* **Dataset items**:
[Start of section]
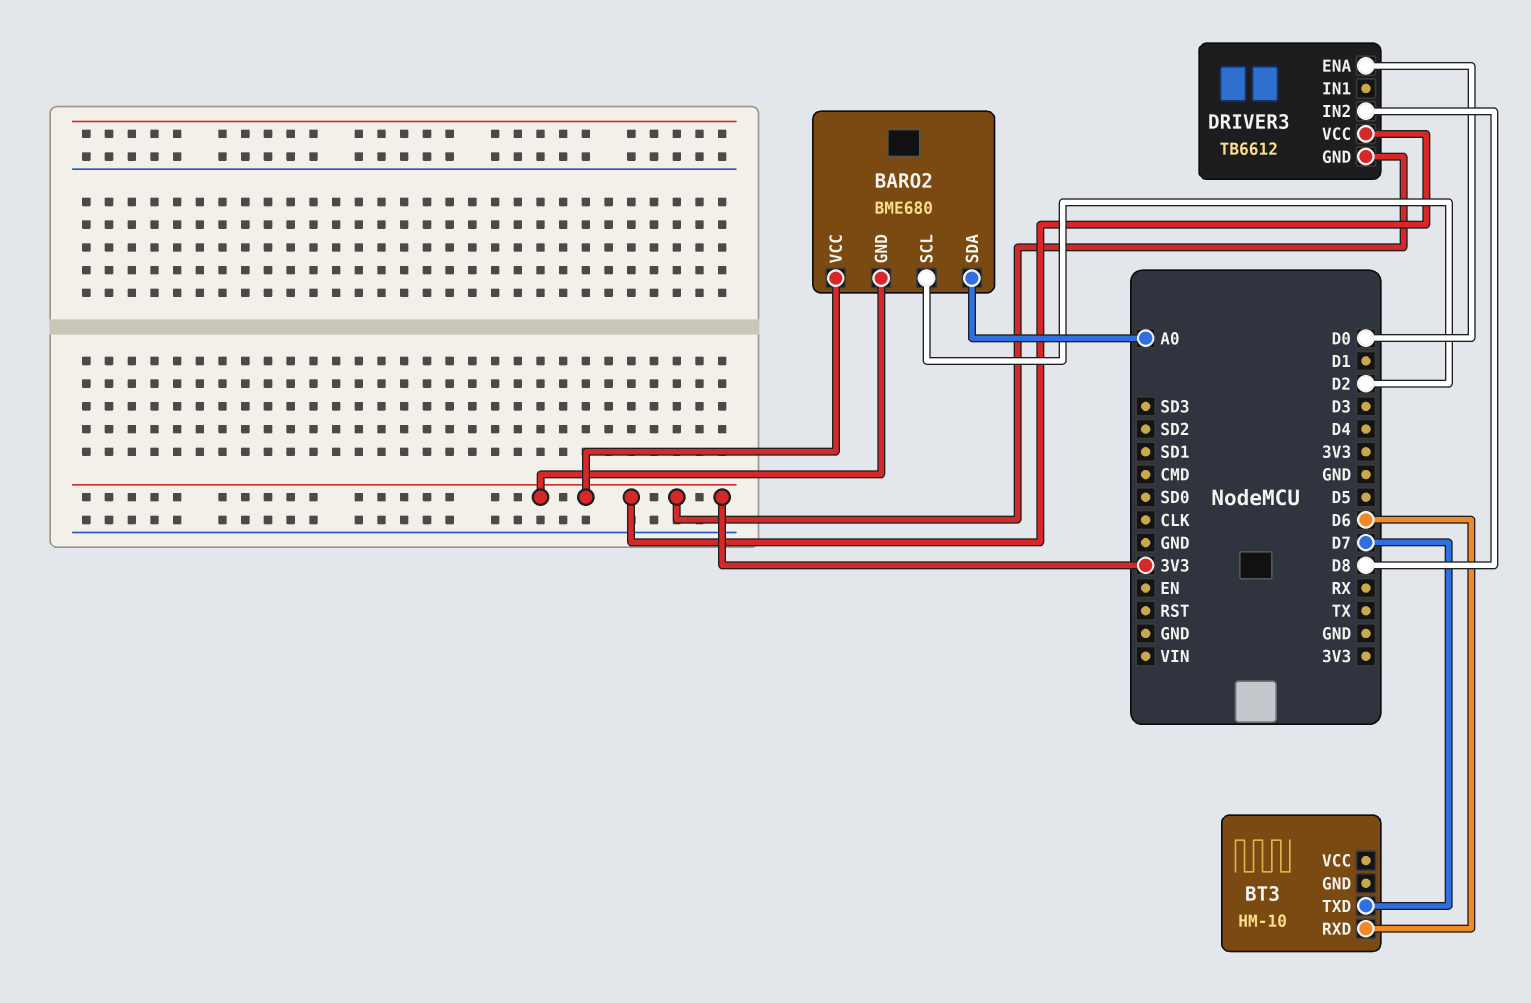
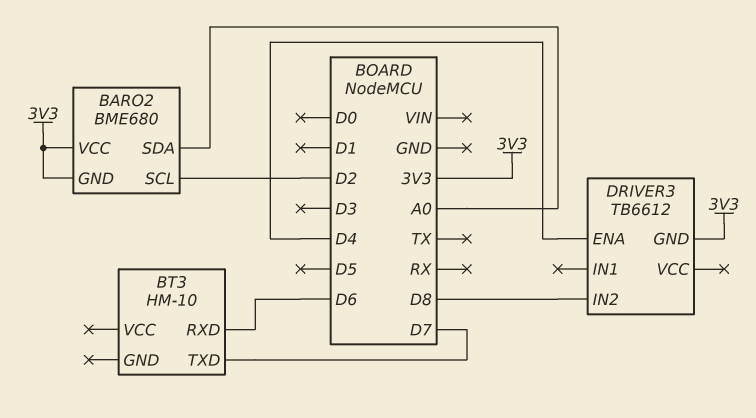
DRIVER3 pin ENA: D0 -> D4
DRIVER3 pin VCC: 3V3 -> none

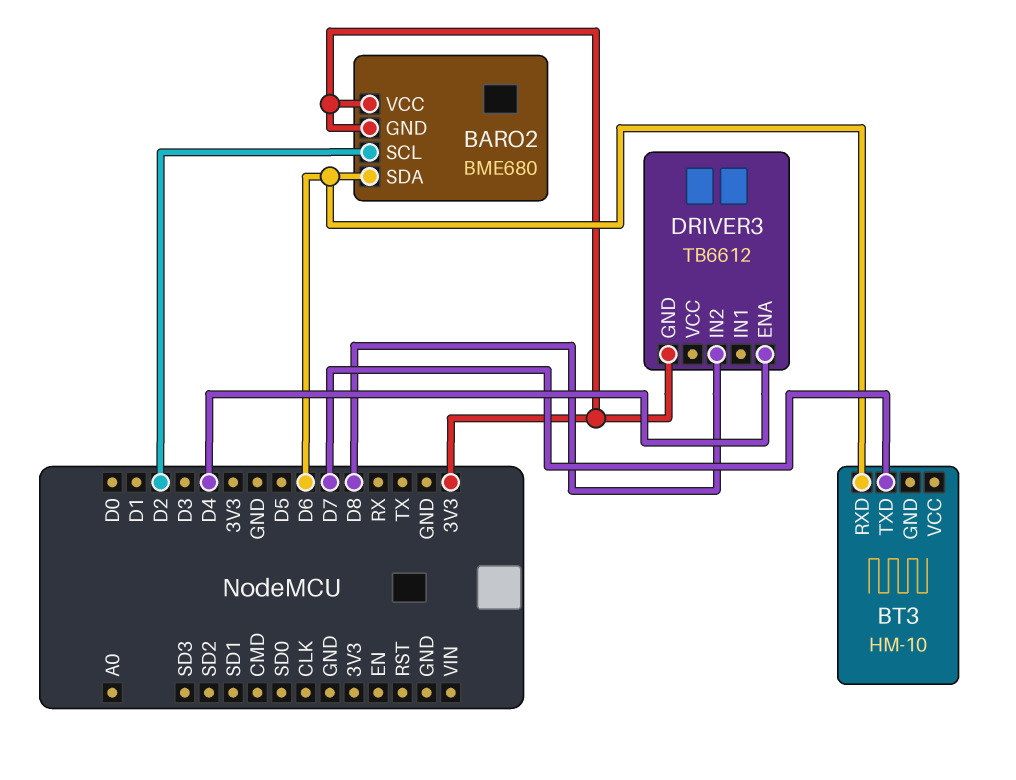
BARO2 pin SDA: A0 -> D6

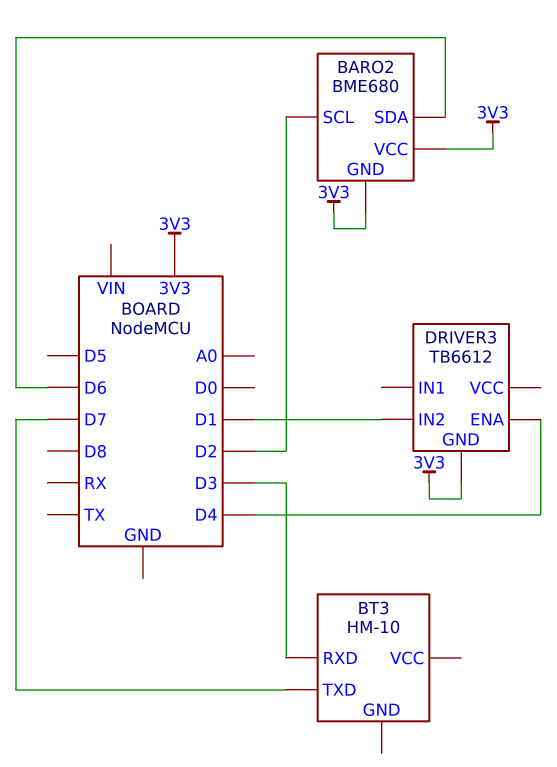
BT3 pin RXD: D6 -> D3
DRIVER3 pin IN2: D8 -> D1

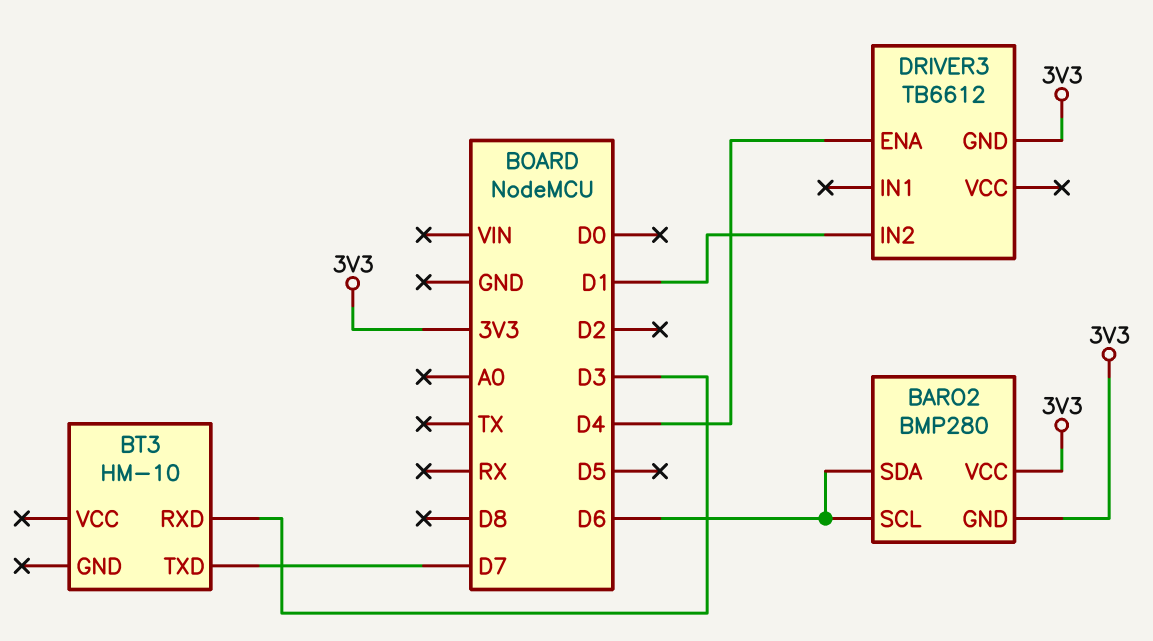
BARO2: BME680 -> BMP280
BARO2 pin SCL: D2 -> D6

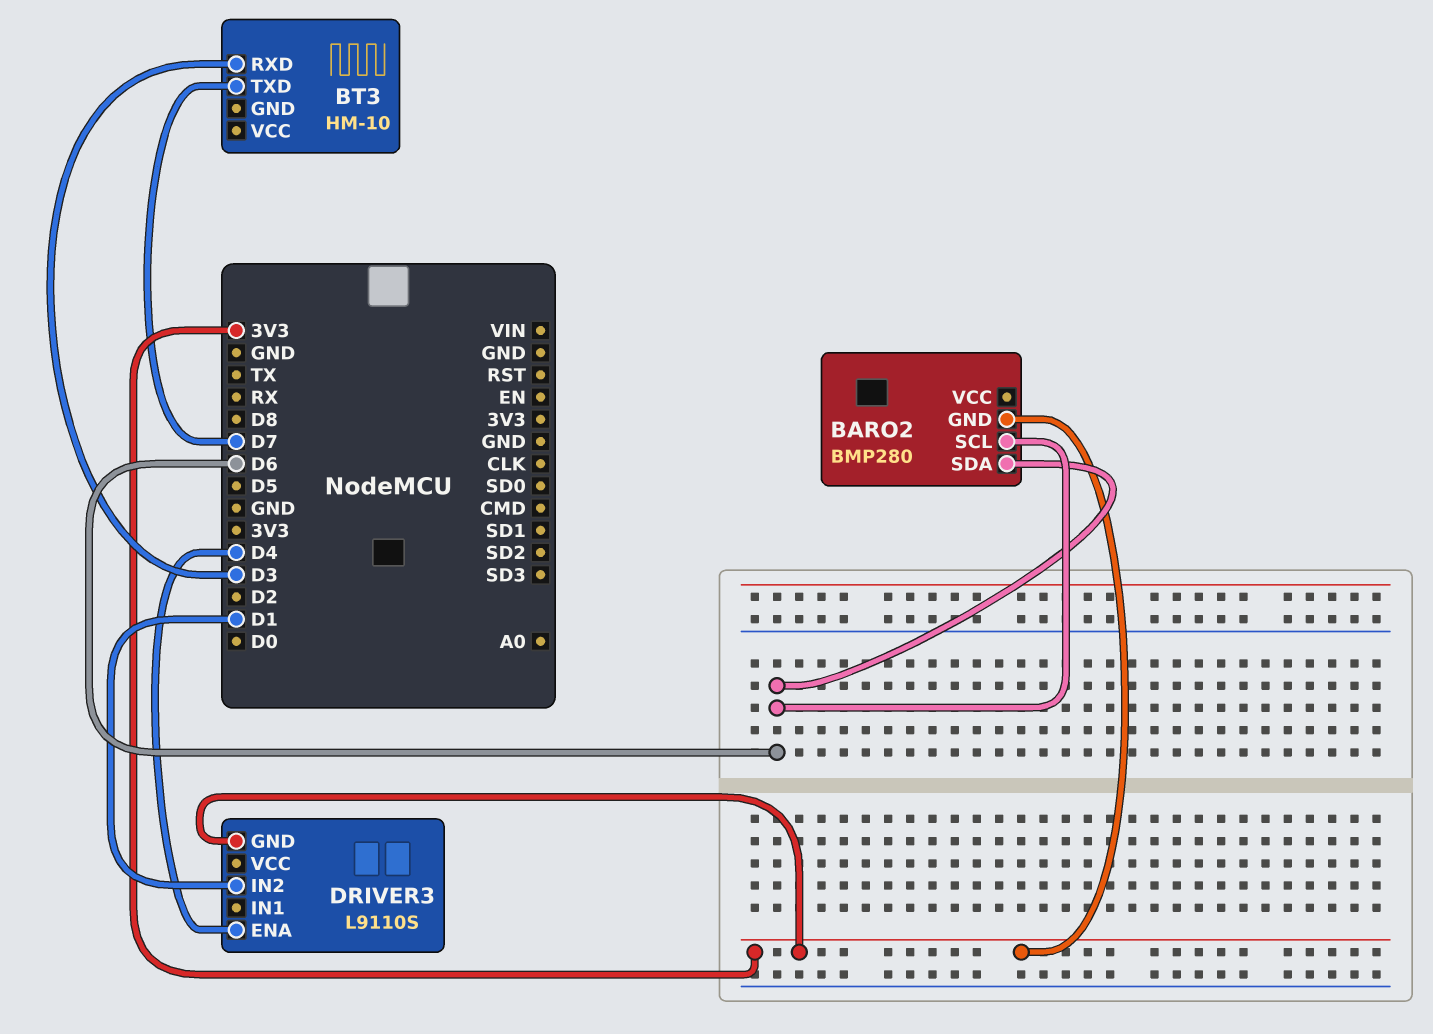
BARO2 pin VCC: 3V3 -> none
DRIVER3: TB6612 -> L9110S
[End of section]
Go through the data and return each line where the word "none" appears.

* **RESULT OF THIS EXERCISE**:
DRIVER3 pin VCC: 3V3 -> none
BARO2 pin VCC: 3V3 -> none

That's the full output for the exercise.